* _PROBLEM TO WORK ON_: Only the lines from the one containing "RGB1: SMD5050 -> KY-009" through the end of the listing are to be transcribed, exactly and with both ends included.

* _TASK MATERIAL_:
----------

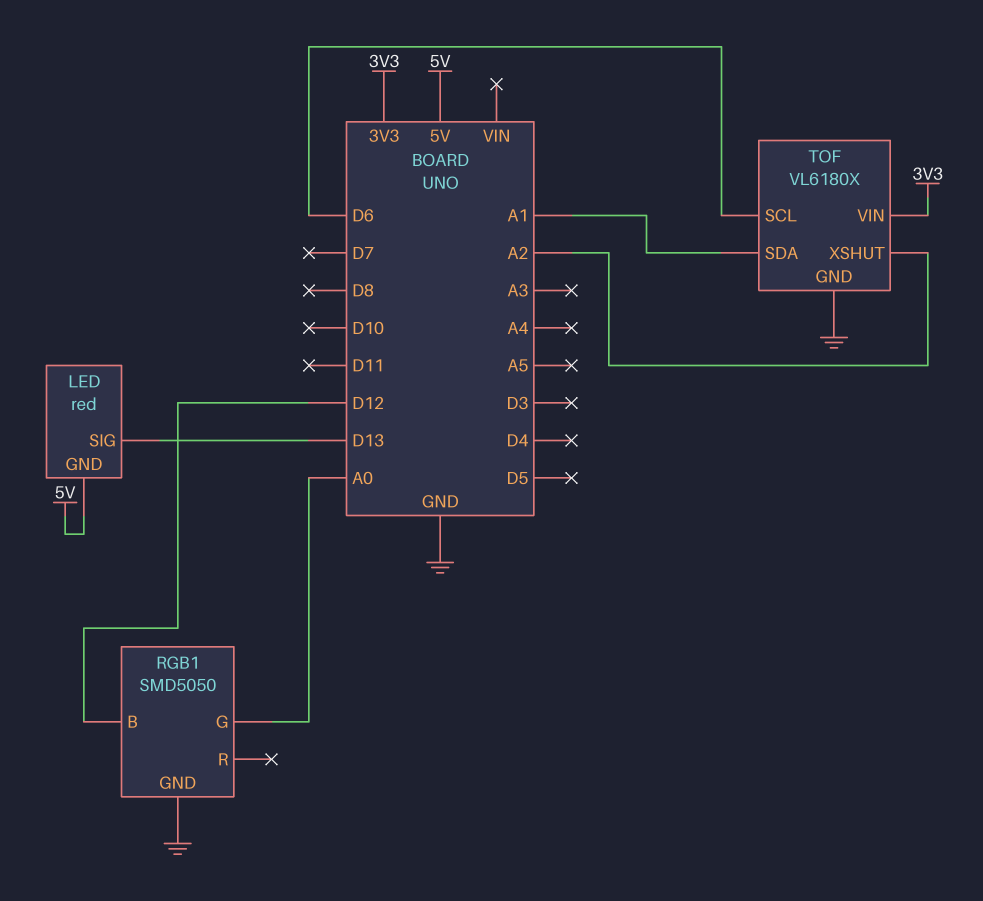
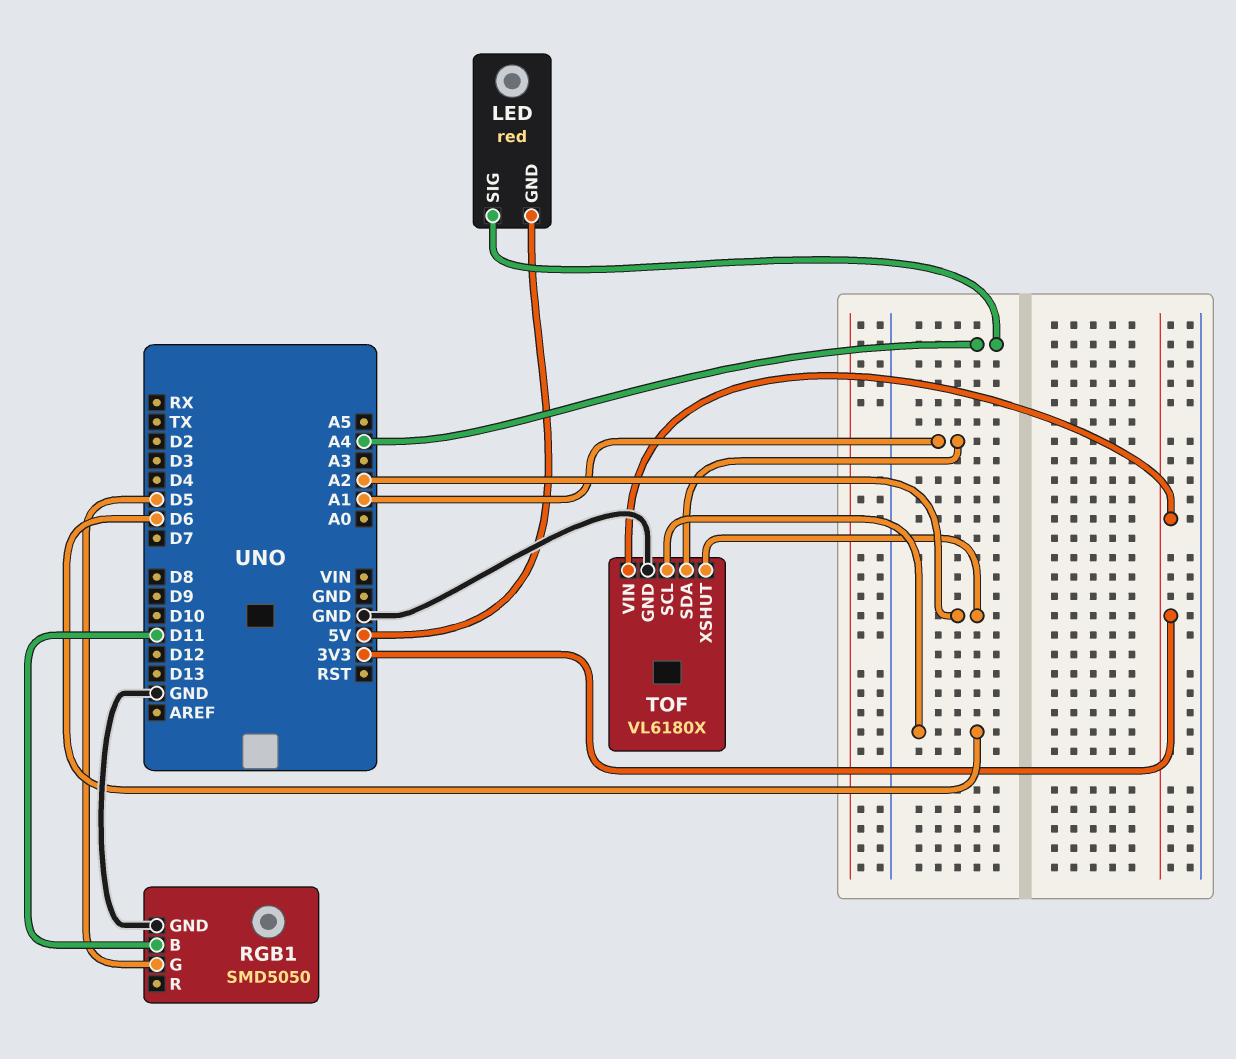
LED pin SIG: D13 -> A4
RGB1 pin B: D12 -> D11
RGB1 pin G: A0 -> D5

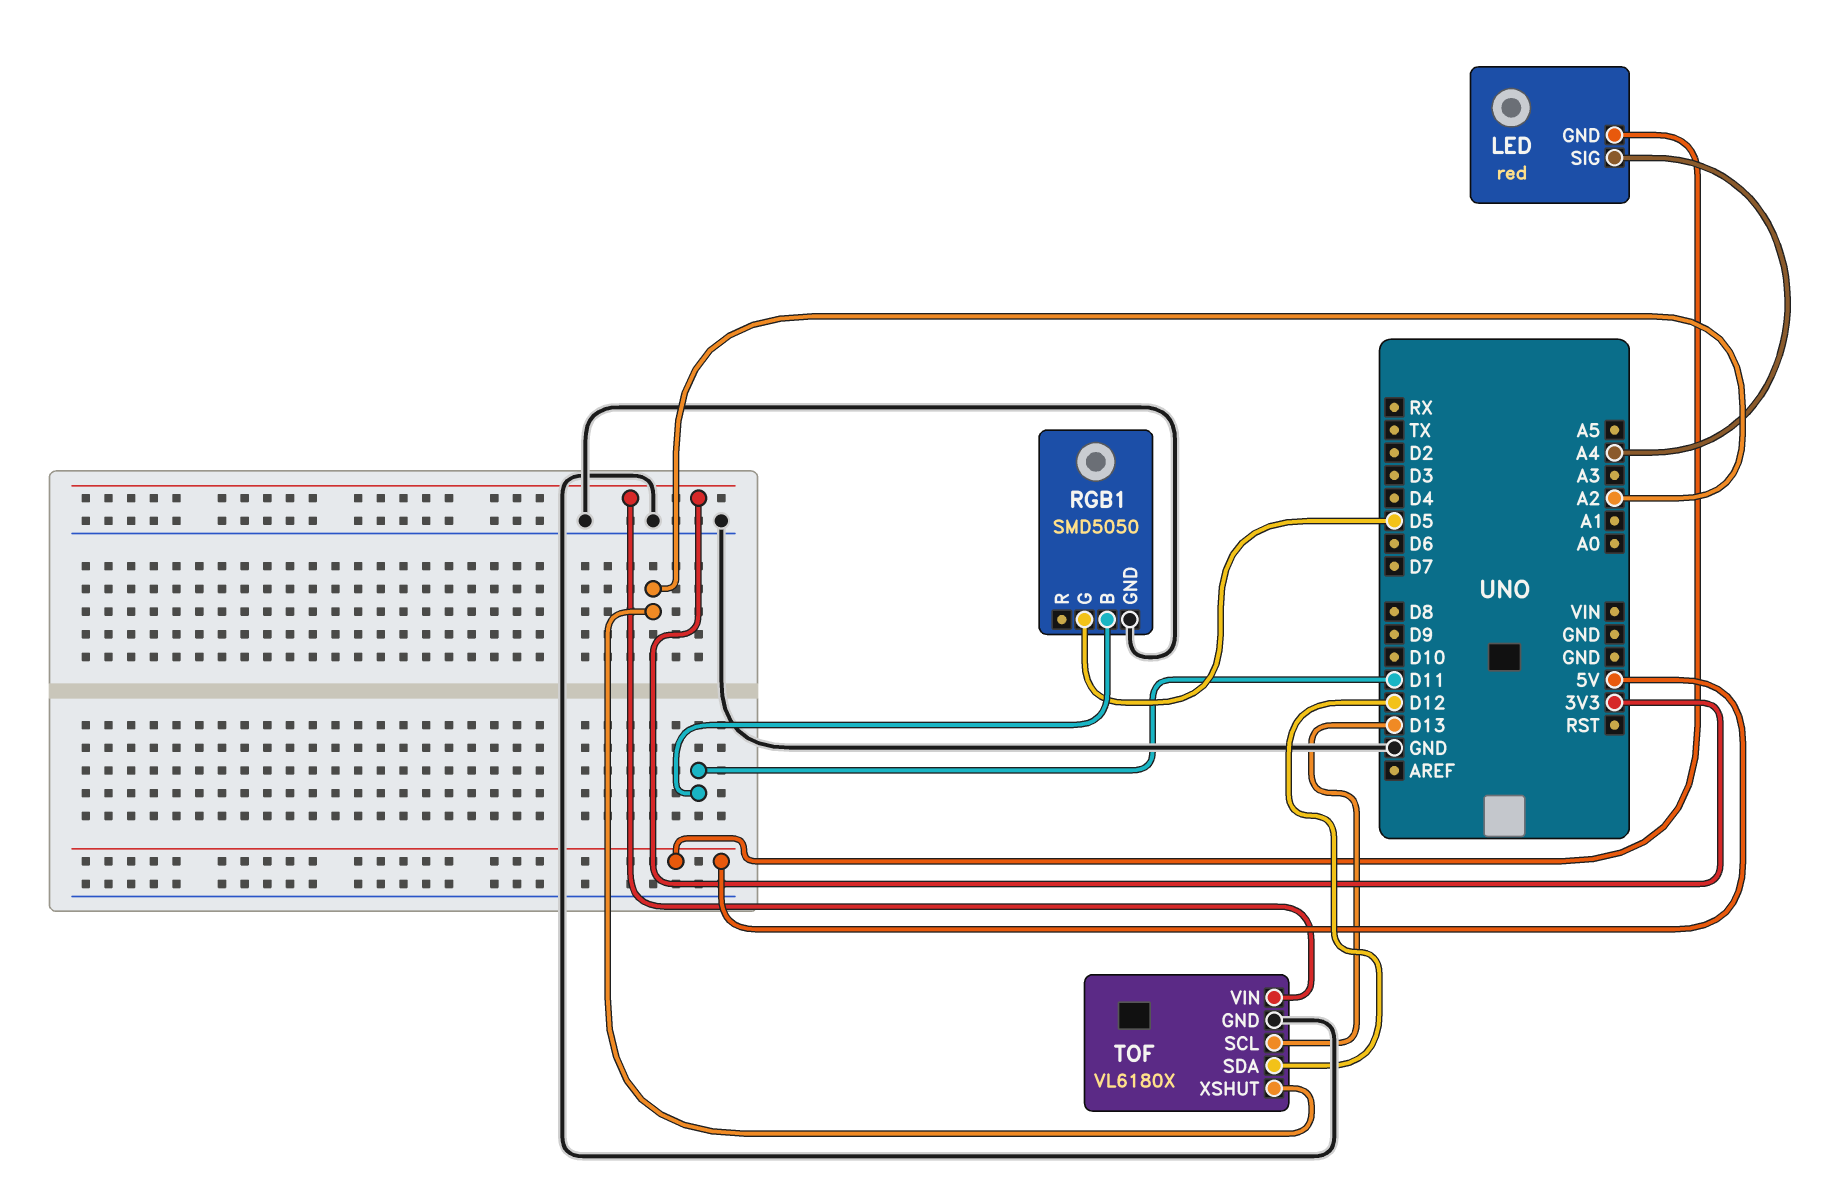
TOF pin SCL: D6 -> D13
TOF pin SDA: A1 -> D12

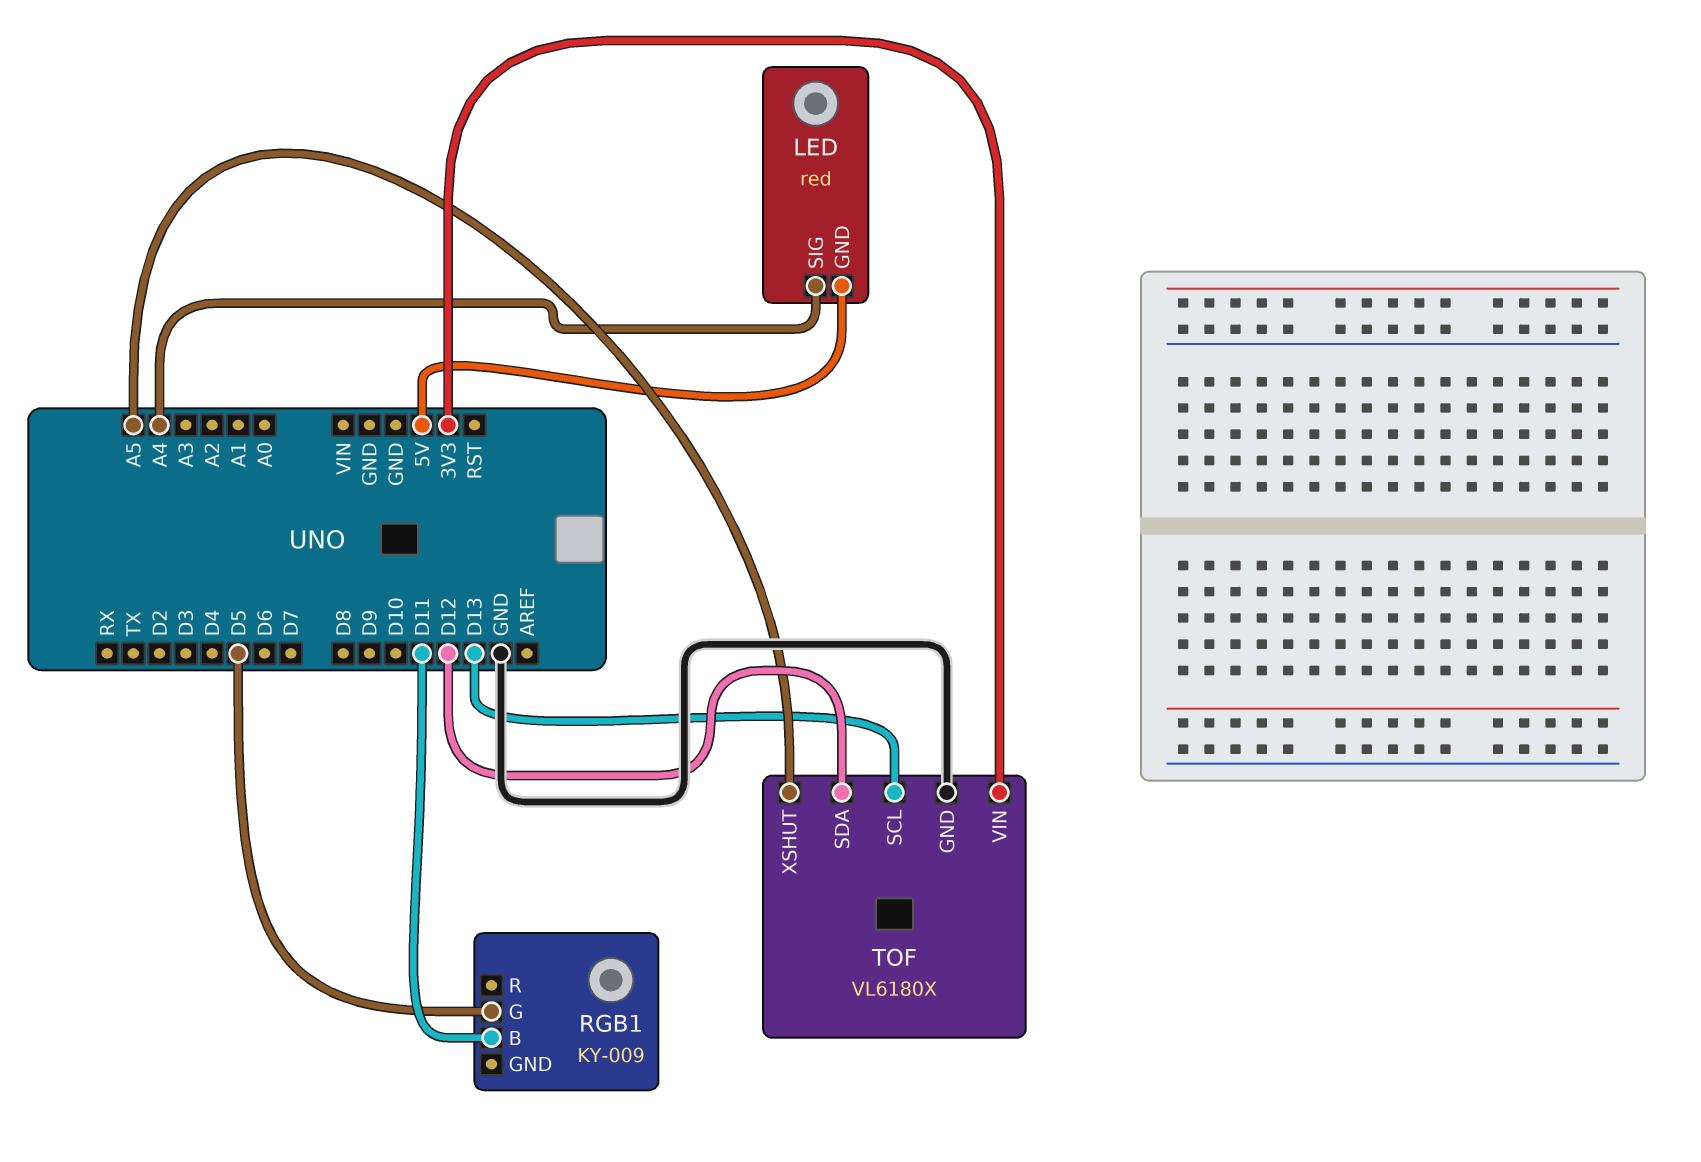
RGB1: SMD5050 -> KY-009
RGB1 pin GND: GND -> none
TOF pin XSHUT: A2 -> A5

----------

* _REPLY_:
RGB1: SMD5050 -> KY-009
RGB1 pin GND: GND -> none
TOF pin XSHUT: A2 -> A5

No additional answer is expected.